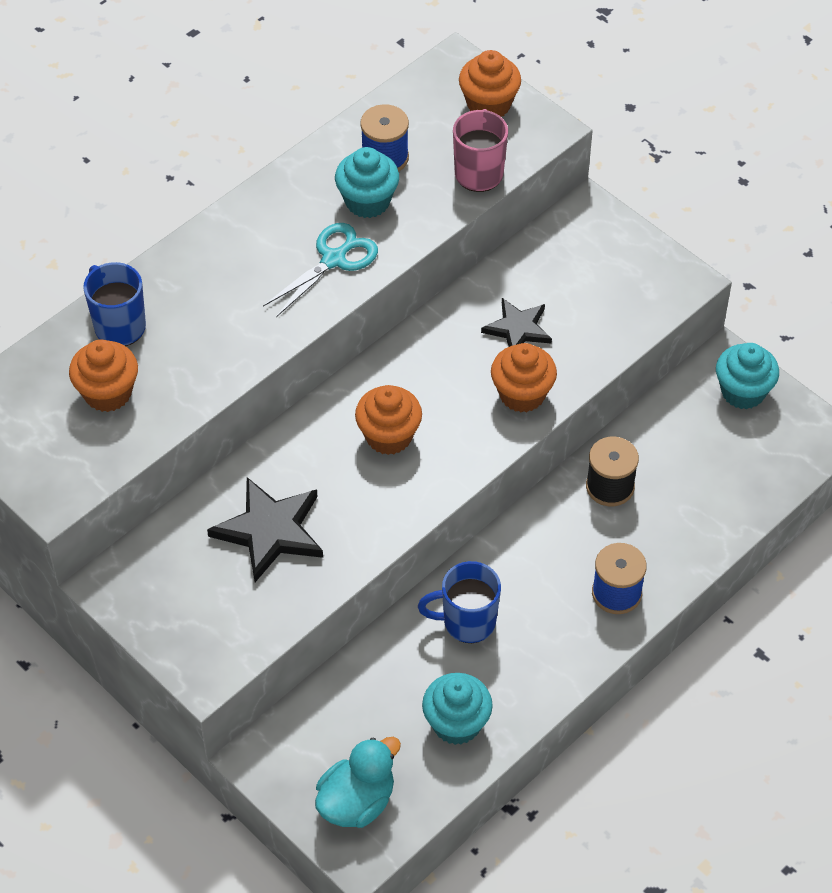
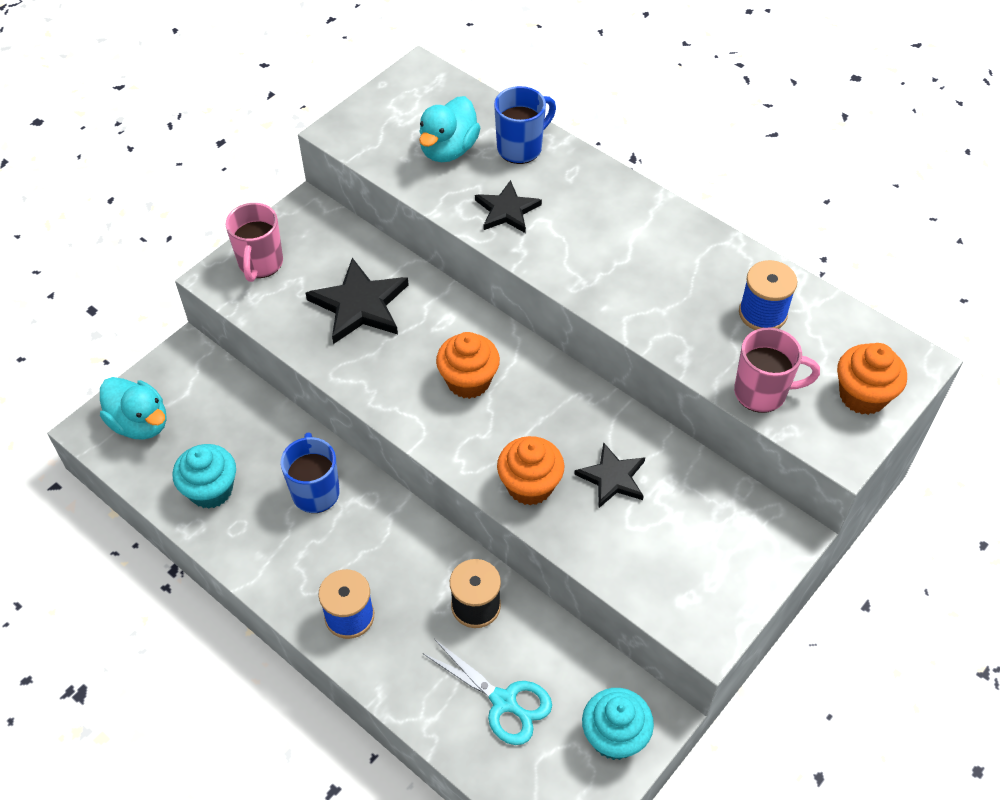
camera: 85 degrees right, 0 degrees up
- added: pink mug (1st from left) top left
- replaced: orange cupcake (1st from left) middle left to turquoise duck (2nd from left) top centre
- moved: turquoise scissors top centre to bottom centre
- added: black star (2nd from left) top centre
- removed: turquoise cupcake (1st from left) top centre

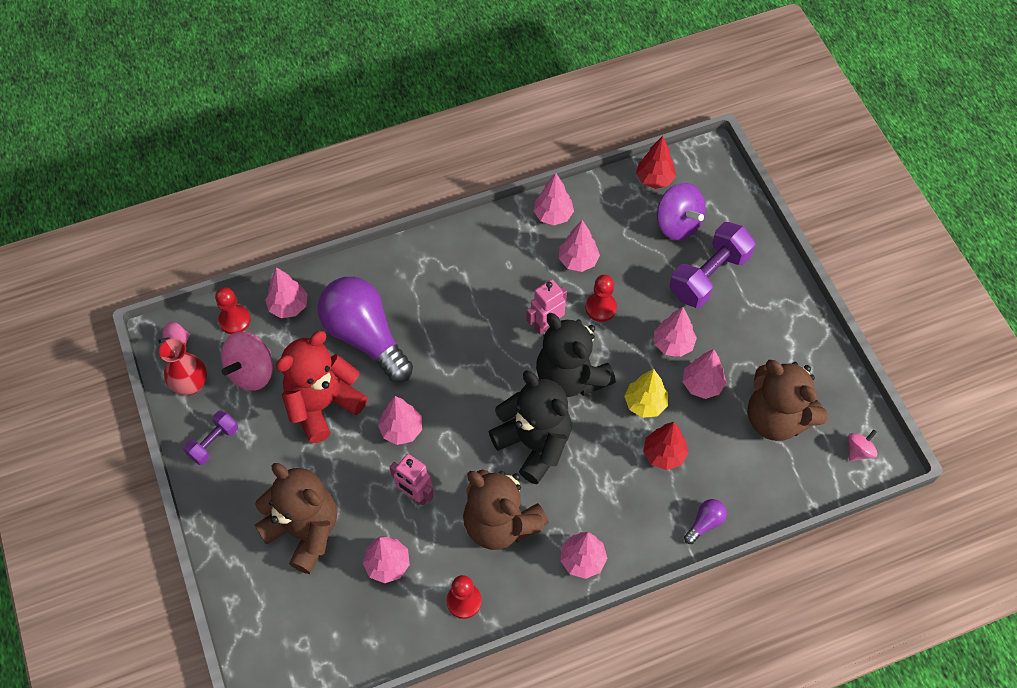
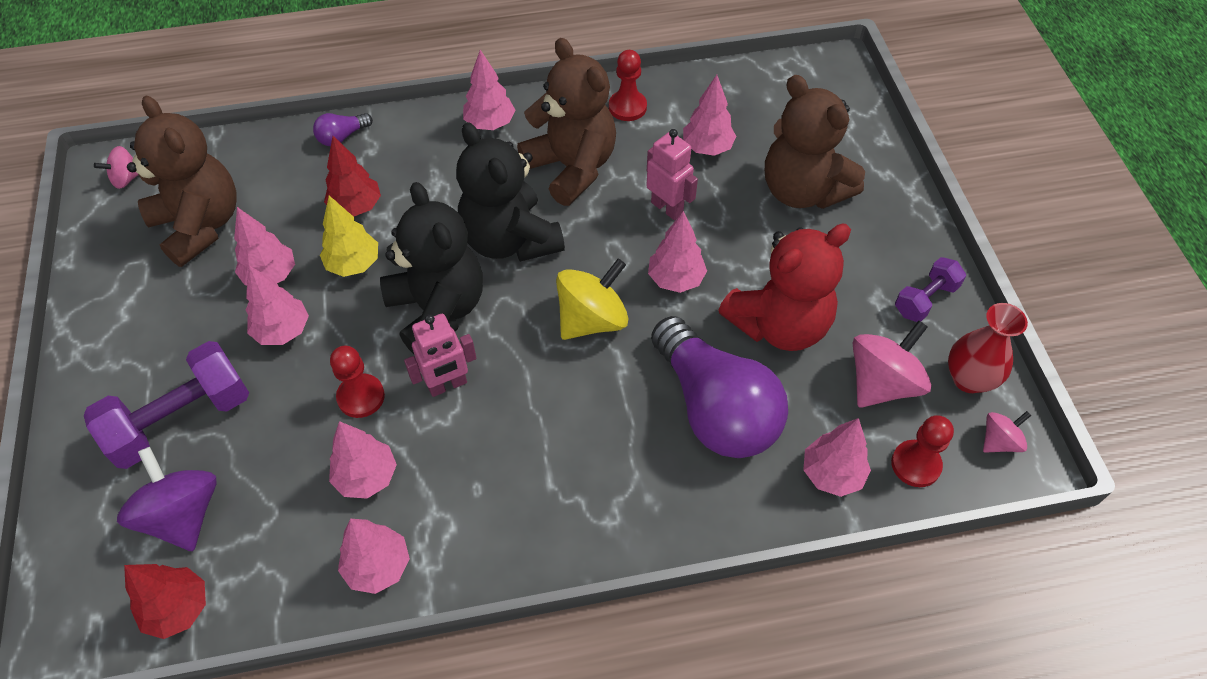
camera: 170 degrees left, 5 degrees down
- added: yellow spinning top centre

#####

### [Work instructions]
Copy each entry exactly as written, and drop the pictures from the copy.

### [Result of this exercise]
camera: 85 degrees right, 0 degrees up
- added: pink mug (1st from left) top left
- replaced: orange cupcake (1st from left) middle left to turquoise duck (2nd from left) top centre
- moved: turquoise scissors top centre to bottom centre
- added: black star (2nd from left) top centre
- removed: turquoise cupcake (1st from left) top centre

camera: 170 degrees left, 5 degrees down
- added: yellow spinning top centre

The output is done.